— Task requirements —
Rewrite the lines of the records as a JSON list of strings, one string per line and no blank lines, starting at the line that contains "32: (259, 129)" and ending after the line that contains "32: (635, 486)".

— Records for this task —

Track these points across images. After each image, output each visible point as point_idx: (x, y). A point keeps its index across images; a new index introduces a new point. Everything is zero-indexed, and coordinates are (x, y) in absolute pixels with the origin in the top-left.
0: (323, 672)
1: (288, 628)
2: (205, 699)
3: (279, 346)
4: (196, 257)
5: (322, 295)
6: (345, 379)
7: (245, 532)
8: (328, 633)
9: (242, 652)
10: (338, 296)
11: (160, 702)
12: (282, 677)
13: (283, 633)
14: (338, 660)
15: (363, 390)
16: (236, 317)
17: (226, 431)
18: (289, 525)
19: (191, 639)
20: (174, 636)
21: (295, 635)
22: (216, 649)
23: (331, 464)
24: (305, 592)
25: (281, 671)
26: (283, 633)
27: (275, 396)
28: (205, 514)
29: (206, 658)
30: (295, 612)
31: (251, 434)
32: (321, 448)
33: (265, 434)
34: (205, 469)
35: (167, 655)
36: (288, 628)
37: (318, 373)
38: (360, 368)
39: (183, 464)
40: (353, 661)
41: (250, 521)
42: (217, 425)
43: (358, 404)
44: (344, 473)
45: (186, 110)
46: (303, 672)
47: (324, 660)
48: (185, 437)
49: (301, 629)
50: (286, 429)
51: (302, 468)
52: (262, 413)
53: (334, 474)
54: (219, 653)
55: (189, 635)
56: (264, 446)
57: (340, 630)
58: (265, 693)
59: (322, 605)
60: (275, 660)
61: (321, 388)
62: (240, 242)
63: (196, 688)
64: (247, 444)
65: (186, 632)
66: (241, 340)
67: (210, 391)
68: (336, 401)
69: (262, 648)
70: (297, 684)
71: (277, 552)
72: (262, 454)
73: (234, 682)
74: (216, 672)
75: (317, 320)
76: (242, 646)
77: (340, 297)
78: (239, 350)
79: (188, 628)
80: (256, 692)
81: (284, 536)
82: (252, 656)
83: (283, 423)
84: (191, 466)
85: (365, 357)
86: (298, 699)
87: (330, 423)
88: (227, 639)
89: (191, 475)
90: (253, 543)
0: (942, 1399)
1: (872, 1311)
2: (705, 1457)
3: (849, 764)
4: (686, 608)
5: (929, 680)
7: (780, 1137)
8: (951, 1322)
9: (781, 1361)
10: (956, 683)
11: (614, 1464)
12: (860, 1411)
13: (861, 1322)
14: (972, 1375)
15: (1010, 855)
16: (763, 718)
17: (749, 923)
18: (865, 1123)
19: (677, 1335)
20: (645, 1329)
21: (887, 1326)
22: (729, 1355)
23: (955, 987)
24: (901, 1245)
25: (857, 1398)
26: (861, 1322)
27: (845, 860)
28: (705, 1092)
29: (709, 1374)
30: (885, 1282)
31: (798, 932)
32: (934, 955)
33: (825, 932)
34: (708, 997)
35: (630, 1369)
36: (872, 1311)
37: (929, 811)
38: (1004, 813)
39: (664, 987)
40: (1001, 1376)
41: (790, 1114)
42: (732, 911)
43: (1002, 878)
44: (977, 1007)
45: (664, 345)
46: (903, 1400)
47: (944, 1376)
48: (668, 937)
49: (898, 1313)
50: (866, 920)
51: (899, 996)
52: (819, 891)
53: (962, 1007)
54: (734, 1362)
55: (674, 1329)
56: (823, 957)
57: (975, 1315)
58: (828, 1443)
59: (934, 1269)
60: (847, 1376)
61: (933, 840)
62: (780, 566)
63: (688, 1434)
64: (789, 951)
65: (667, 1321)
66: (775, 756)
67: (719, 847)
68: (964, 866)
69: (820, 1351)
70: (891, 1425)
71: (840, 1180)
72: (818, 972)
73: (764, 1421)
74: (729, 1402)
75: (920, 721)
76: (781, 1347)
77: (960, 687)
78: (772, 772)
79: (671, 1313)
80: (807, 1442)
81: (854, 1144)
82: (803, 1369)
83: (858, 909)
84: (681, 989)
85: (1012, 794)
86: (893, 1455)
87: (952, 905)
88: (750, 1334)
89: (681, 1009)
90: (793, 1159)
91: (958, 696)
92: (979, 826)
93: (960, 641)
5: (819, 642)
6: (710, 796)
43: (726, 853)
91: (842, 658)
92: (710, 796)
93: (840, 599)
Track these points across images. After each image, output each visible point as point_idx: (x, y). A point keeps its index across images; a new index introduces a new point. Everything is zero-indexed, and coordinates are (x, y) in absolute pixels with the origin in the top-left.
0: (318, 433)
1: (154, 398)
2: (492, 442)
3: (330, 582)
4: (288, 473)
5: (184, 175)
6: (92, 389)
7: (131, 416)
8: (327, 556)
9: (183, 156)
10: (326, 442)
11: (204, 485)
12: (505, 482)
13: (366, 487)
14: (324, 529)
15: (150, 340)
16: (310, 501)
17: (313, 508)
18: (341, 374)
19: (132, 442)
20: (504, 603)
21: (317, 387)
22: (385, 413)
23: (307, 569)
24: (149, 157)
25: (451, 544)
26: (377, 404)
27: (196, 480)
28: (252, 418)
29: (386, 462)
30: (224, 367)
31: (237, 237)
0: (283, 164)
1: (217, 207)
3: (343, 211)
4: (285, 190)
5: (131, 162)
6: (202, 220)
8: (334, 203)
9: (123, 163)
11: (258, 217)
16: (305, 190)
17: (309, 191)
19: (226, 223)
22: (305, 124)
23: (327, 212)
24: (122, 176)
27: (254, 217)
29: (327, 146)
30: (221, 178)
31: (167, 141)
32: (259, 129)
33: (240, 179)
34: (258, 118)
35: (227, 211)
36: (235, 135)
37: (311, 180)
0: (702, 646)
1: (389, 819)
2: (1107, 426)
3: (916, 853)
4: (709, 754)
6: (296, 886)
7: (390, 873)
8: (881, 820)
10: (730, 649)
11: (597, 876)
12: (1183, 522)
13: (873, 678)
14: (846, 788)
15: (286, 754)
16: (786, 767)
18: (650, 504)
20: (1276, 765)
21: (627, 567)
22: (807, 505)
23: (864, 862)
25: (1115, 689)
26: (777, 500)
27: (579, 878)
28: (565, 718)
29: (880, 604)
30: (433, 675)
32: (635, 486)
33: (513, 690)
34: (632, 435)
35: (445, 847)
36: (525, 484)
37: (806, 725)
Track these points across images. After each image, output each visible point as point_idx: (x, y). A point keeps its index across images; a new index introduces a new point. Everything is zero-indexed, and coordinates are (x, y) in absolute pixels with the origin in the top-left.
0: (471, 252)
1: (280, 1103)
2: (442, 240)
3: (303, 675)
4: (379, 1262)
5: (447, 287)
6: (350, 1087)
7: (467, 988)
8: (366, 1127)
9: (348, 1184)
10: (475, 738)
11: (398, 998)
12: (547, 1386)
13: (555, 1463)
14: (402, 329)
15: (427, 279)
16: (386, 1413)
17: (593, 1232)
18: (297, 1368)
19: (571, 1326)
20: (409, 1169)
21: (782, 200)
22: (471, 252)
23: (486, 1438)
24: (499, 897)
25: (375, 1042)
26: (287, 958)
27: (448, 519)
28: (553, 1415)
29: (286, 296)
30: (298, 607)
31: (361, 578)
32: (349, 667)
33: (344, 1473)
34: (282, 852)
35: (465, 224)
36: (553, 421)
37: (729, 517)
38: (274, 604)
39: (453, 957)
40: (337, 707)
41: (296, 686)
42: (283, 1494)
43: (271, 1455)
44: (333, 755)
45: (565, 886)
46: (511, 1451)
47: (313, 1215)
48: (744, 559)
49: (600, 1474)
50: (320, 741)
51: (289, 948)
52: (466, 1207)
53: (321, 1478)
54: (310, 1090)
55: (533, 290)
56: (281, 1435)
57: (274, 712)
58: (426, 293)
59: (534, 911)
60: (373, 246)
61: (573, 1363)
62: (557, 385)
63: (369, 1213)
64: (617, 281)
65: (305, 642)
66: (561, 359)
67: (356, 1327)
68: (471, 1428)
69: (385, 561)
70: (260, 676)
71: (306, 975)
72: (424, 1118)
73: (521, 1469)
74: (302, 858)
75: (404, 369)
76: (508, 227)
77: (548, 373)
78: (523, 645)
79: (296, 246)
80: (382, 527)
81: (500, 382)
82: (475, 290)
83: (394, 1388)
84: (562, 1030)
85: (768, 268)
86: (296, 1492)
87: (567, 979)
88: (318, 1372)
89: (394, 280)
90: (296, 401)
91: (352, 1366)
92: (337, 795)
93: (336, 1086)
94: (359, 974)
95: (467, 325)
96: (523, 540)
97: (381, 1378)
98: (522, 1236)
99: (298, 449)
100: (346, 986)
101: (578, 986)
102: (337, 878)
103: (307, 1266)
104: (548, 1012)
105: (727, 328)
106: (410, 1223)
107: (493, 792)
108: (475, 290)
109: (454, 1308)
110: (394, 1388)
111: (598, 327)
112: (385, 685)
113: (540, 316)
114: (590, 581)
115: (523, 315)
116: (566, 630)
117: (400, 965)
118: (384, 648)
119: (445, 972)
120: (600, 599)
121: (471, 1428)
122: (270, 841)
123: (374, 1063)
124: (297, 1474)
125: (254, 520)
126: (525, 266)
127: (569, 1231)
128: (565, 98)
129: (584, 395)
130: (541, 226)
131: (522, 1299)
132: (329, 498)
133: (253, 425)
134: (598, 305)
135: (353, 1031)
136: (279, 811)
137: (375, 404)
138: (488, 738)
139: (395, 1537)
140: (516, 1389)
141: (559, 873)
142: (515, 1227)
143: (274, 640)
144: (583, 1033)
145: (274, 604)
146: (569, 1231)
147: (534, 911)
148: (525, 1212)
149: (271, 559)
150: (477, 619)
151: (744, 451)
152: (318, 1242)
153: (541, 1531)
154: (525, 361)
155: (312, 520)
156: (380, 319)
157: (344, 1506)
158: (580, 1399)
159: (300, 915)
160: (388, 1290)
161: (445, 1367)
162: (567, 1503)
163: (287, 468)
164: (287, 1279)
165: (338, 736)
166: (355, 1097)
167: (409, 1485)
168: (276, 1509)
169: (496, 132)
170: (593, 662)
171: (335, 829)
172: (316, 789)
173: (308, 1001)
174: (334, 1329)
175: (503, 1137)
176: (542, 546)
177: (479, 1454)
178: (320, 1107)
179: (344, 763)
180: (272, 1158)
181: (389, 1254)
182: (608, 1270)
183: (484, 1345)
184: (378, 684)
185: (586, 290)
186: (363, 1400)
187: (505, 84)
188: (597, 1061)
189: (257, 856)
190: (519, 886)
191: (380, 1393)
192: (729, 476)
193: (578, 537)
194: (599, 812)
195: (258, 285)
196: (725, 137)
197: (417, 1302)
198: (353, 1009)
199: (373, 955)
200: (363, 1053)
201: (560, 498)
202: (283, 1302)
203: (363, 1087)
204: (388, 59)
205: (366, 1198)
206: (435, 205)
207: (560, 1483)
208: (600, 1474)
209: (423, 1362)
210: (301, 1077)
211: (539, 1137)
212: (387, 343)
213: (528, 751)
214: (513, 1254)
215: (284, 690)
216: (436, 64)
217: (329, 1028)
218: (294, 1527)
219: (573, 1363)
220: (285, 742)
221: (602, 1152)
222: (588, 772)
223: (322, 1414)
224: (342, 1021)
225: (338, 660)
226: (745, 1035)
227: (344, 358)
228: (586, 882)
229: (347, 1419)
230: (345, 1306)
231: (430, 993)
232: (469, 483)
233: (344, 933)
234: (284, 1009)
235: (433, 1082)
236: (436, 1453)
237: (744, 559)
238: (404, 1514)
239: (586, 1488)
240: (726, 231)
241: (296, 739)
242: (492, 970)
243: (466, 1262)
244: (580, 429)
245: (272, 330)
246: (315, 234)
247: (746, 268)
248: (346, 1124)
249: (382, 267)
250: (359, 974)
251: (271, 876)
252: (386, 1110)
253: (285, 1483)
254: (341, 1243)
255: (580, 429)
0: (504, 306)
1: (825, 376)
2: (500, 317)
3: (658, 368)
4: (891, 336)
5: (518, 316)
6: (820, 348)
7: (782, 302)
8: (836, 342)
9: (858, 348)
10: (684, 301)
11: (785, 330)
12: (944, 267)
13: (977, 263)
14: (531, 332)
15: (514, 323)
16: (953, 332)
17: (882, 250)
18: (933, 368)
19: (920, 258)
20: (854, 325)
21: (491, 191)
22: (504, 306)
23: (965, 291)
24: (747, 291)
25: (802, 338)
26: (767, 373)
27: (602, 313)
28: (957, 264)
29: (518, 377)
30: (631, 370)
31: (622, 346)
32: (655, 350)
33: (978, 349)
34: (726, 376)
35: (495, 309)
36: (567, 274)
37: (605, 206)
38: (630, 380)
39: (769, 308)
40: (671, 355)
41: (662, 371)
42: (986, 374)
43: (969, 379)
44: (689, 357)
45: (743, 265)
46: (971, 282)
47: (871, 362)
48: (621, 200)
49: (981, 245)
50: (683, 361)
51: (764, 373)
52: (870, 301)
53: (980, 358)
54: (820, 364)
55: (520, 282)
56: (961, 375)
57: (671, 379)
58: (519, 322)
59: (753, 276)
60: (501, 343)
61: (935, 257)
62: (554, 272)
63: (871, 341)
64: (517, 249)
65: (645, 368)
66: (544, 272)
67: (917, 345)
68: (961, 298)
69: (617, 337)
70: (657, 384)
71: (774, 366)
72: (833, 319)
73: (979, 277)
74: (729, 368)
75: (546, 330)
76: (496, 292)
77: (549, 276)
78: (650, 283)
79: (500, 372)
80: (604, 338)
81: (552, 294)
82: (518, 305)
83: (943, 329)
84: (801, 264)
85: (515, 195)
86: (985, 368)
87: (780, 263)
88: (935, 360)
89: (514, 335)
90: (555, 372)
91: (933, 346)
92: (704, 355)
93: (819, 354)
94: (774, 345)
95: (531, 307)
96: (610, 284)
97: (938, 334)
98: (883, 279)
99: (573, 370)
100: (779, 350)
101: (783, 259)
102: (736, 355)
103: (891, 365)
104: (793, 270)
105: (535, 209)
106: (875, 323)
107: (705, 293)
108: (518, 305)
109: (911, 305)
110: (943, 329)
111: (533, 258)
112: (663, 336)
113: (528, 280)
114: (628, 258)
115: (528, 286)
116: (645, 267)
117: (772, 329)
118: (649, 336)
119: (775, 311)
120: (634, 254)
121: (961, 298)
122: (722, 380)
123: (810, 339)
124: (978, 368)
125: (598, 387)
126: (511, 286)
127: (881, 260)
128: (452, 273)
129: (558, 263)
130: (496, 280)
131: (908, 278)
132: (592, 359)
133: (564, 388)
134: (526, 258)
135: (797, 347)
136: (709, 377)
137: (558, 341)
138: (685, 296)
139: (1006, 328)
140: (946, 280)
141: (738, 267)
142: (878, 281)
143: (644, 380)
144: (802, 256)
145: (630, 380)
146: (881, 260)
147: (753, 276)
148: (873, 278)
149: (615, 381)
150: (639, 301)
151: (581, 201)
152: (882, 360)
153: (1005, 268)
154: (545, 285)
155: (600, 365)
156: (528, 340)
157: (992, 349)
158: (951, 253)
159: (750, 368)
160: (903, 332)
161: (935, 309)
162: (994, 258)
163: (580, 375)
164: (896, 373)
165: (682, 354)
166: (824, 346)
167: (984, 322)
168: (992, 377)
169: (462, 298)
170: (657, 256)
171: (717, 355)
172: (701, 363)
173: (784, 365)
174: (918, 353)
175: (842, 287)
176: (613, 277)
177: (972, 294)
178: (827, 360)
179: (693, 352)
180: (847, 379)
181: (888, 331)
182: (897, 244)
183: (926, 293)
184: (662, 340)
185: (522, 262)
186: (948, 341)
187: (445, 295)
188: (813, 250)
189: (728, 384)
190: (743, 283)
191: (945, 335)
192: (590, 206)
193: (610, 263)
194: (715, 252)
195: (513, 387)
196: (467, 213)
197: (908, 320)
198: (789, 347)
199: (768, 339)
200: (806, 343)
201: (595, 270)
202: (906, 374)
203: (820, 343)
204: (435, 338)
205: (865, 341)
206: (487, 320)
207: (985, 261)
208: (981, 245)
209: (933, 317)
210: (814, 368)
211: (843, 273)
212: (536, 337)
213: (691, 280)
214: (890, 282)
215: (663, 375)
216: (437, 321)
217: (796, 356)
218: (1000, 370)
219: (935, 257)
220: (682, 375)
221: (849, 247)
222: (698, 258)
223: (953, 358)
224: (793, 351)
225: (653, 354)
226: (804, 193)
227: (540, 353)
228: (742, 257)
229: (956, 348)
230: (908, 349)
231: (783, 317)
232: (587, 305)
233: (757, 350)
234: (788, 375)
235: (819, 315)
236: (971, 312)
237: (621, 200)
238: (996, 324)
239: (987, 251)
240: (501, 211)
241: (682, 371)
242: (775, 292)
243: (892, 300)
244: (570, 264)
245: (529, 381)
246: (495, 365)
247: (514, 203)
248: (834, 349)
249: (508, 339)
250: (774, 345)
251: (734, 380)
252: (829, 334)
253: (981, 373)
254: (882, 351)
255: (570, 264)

— Written response —
[
  "32: (259, 129)",
  "33: (240, 179)",
  "34: (258, 118)",
  "35: (227, 211)",
  "36: (235, 135)",
  "37: (311, 180)",
  "0: (702, 646)",
  "1: (389, 819)",
  "2: (1107, 426)",
  "3: (916, 853)",
  "4: (709, 754)",
  "6: (296, 886)",
  "7: (390, 873)",
  "8: (881, 820)",
  "10: (730, 649)",
  "11: (597, 876)",
  "12: (1183, 522)",
  "13: (873, 678)",
  "14: (846, 788)",
  "15: (286, 754)",
  "16: (786, 767)",
  "18: (650, 504)",
  "20: (1276, 765)",
  "21: (627, 567)",
  "22: (807, 505)",
  "23: (864, 862)",
  "25: (1115, 689)",
  "26: (777, 500)",
  "27: (579, 878)",
  "28: (565, 718)",
  "29: (880, 604)",
  "30: (433, 675)",
  "32: (635, 486)"
]